= About this task =
Among the records below, find the lines that contain "left" and copy each of them.

[Scene change data]
# # # #

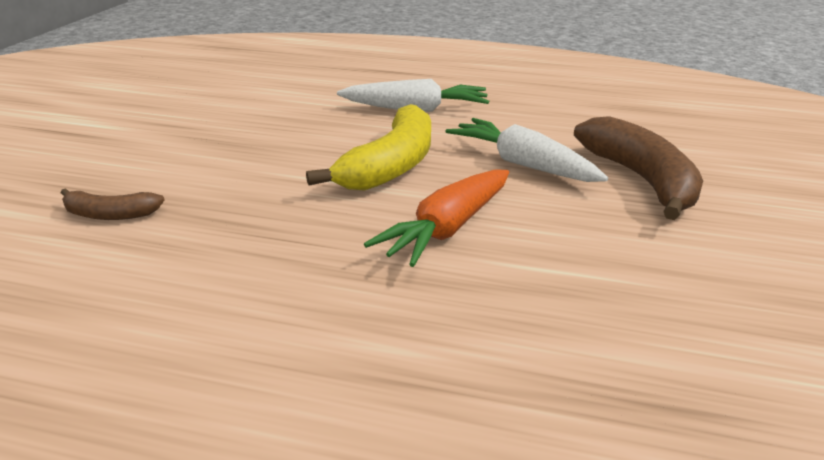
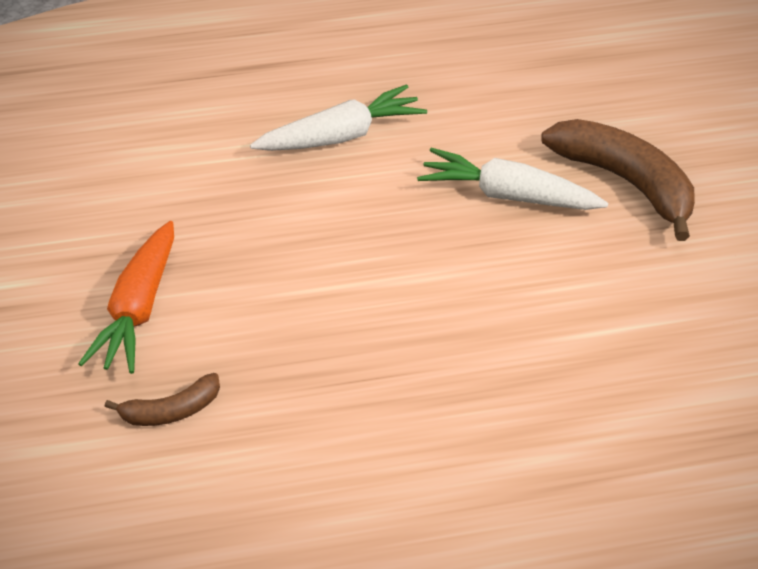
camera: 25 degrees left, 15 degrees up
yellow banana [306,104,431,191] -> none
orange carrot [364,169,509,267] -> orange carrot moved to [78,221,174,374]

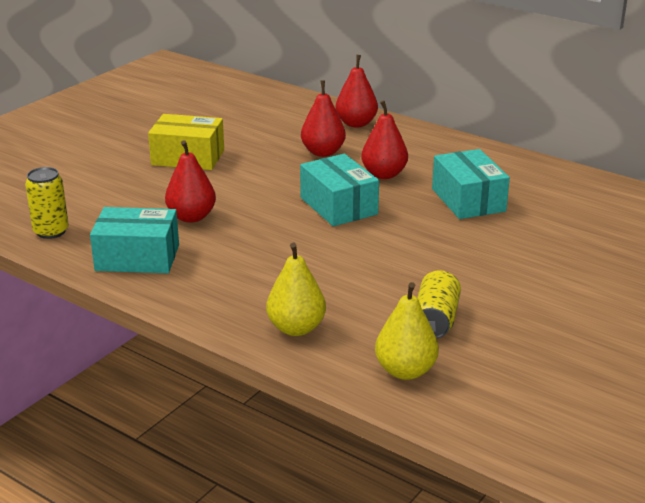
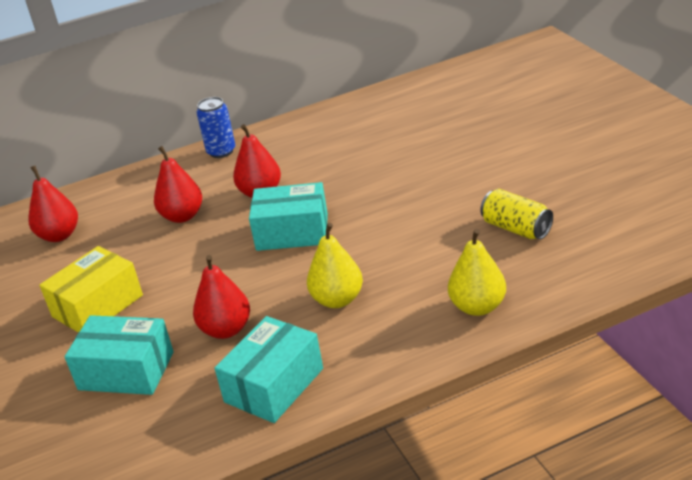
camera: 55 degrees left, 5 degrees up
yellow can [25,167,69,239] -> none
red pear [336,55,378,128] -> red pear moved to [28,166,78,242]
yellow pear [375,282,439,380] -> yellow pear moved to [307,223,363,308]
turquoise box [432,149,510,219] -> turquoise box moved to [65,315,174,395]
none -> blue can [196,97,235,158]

# # # #

= Expected answer =
camera: 25 degrees left, 15 degrees up
camera: 55 degrees left, 5 degrees up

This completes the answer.